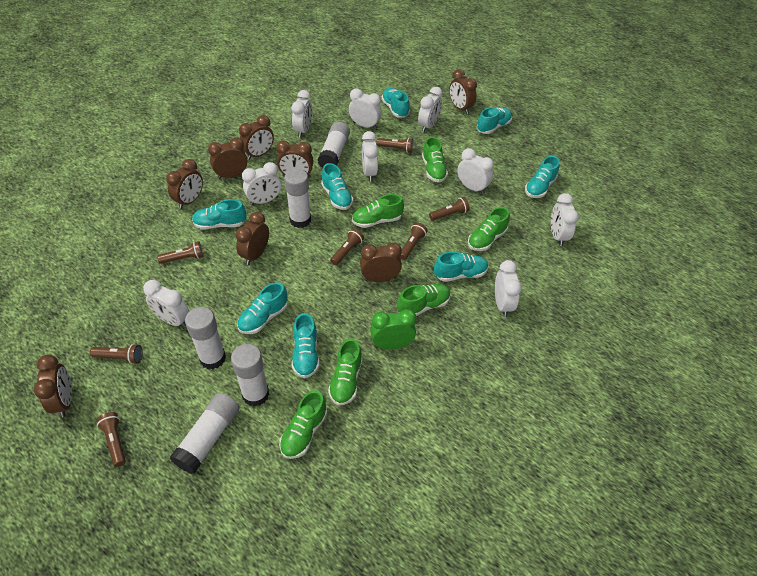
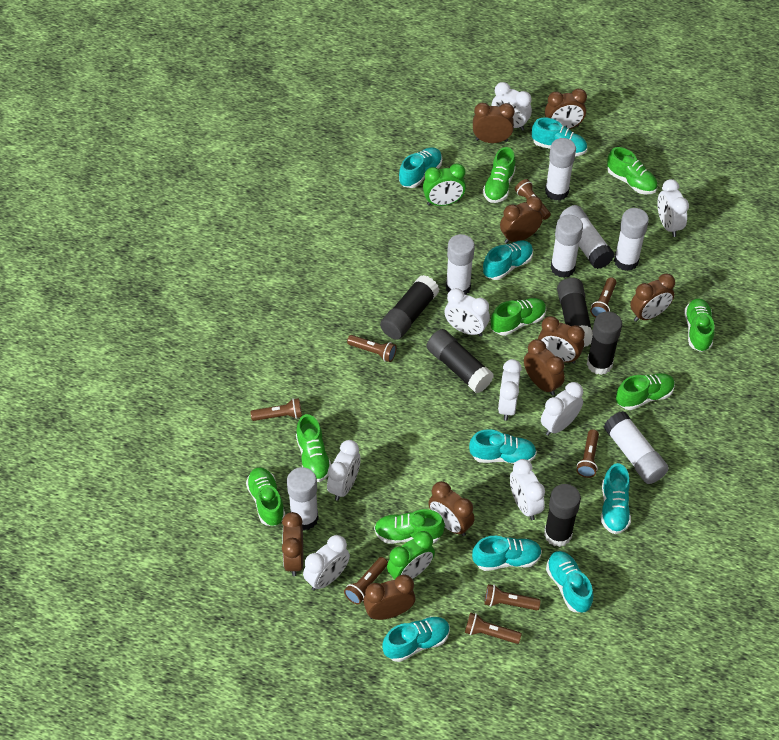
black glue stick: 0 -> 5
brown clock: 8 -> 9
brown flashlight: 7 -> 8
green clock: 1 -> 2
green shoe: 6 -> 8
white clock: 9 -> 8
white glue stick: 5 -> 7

### The problem
Copy out all of the data word for word. Do not carry over any picture.

### Response area
black glue stick: 0 -> 5
brown clock: 8 -> 9
brown flashlight: 7 -> 8
green clock: 1 -> 2
green shoe: 6 -> 8
white clock: 9 -> 8
white glue stick: 5 -> 7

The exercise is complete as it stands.